*** Opening of DATA BELOW ***

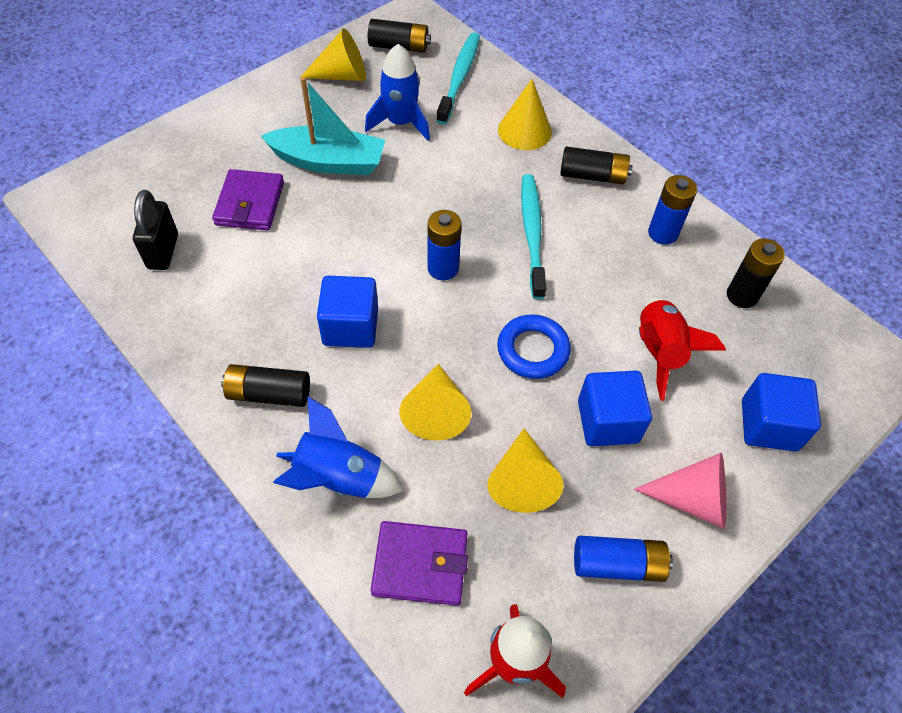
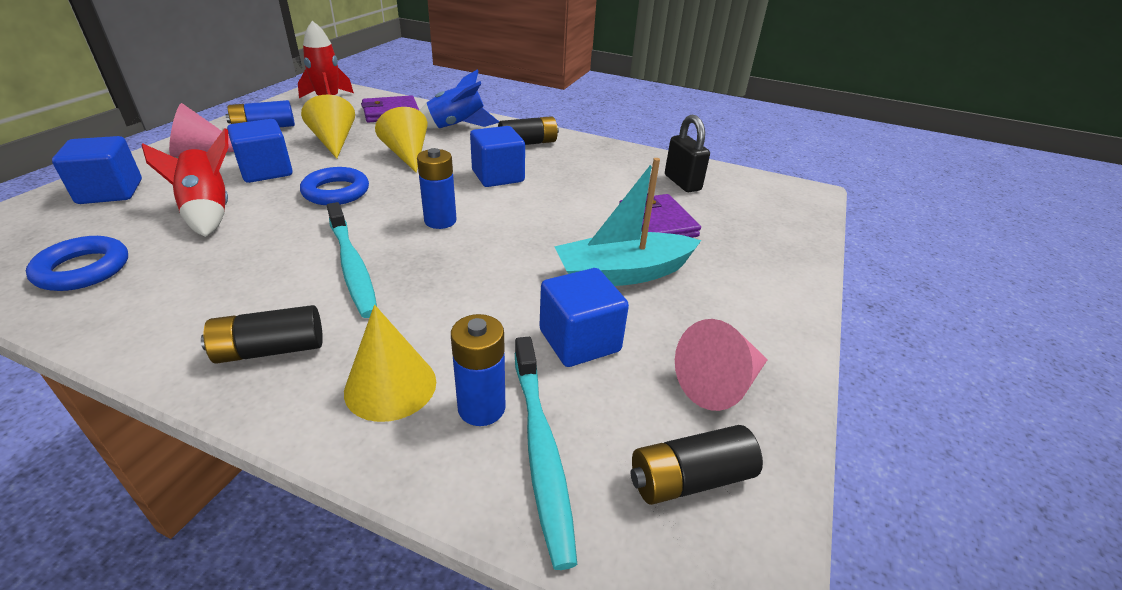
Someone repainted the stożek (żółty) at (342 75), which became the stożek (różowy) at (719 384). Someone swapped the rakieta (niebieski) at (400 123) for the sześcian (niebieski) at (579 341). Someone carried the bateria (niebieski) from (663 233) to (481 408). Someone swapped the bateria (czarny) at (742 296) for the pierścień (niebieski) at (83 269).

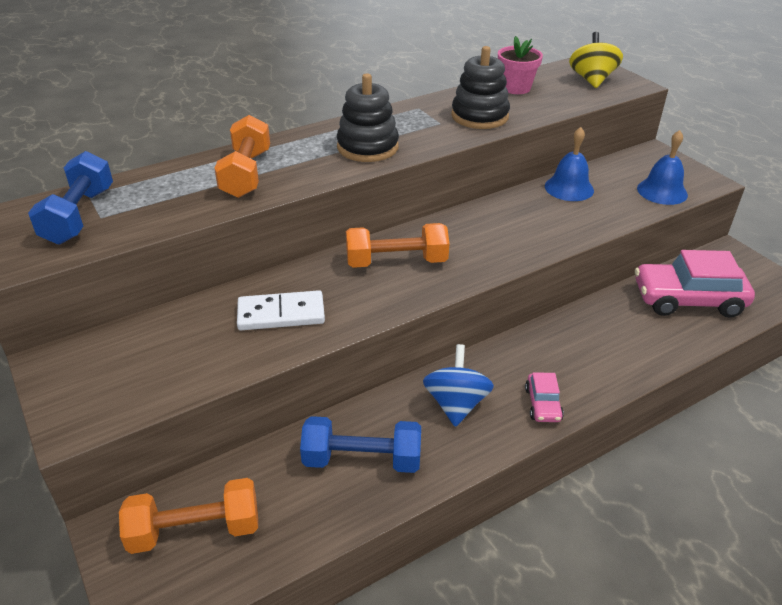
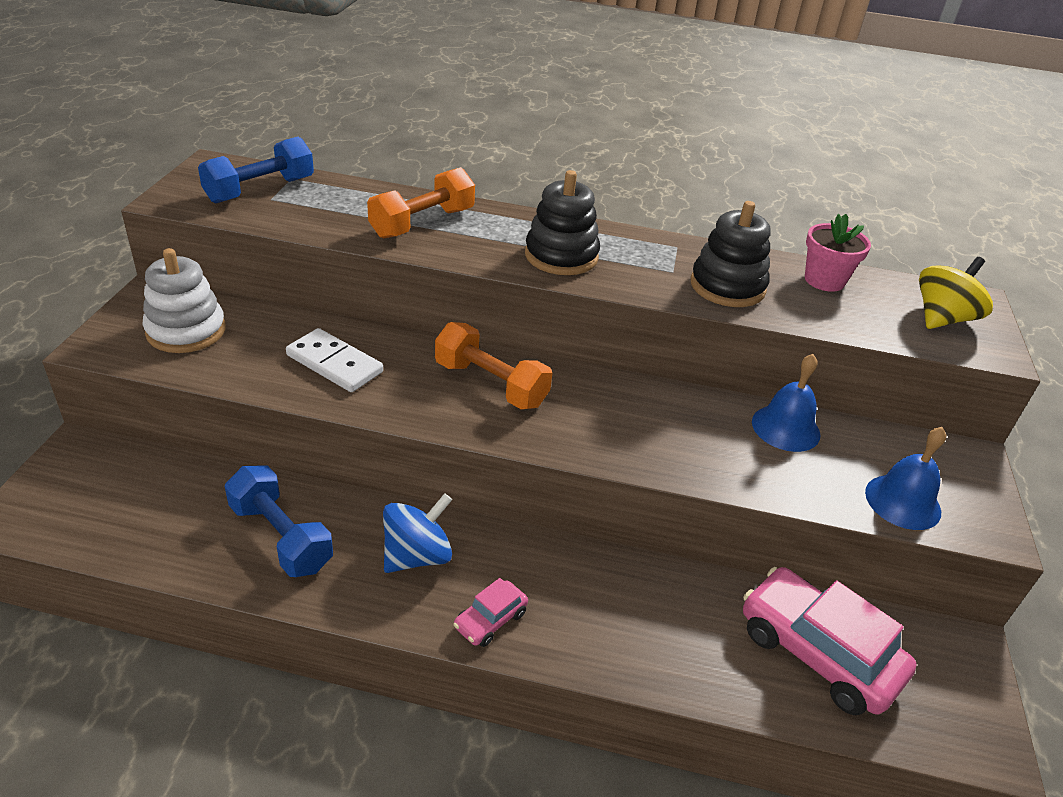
Someone took away the hantel (pomarańczowy) at (195 530). Someone put down the zabawka nakładanka (biały) at (186 331).

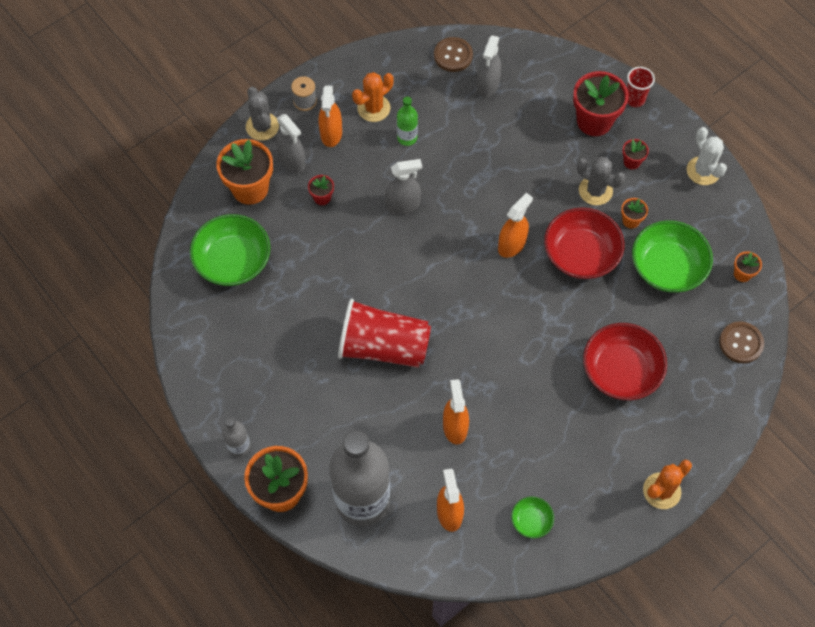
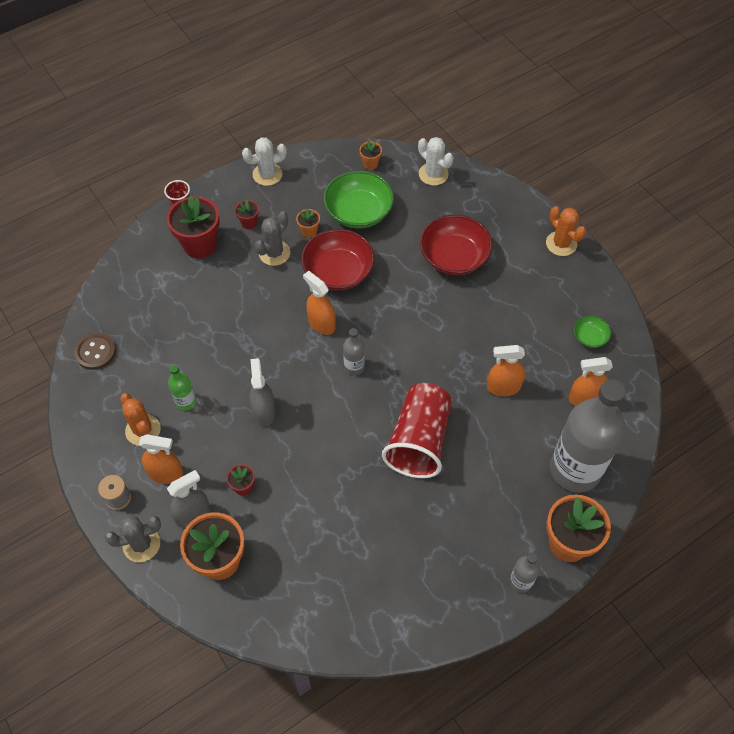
Someone took away the spryskiwacz (szary) at (488 85). Someone took away the miska (zielony) at (233 261). Someone swapped the guzik (brązowy) at (741 343) for the kaktus (biały) at (433 174). Someone put down the butelka (szary) at (354 367).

*** Close of DATA BELOW ***

» WORK TO BE COMPLETED:
Reproduce all of the data exactly, omitting each picture it holds.

» SOLUTION TO THIS PROBLEM:
Someone repainted the stożek (żółty) at (342 75), which became the stożek (różowy) at (719 384). Someone swapped the rakieta (niebieski) at (400 123) for the sześcian (niebieski) at (579 341). Someone carried the bateria (niebieski) from (663 233) to (481 408). Someone swapped the bateria (czarny) at (742 296) for the pierścień (niebieski) at (83 269).

Someone took away the hantel (pomarańczowy) at (195 530). Someone put down the zabawka nakładanka (biały) at (186 331).

Someone took away the spryskiwacz (szary) at (488 85). Someone took away the miska (zielony) at (233 261). Someone swapped the guzik (brązowy) at (741 343) for the kaktus (biały) at (433 174). Someone put down the butelka (szary) at (354 367).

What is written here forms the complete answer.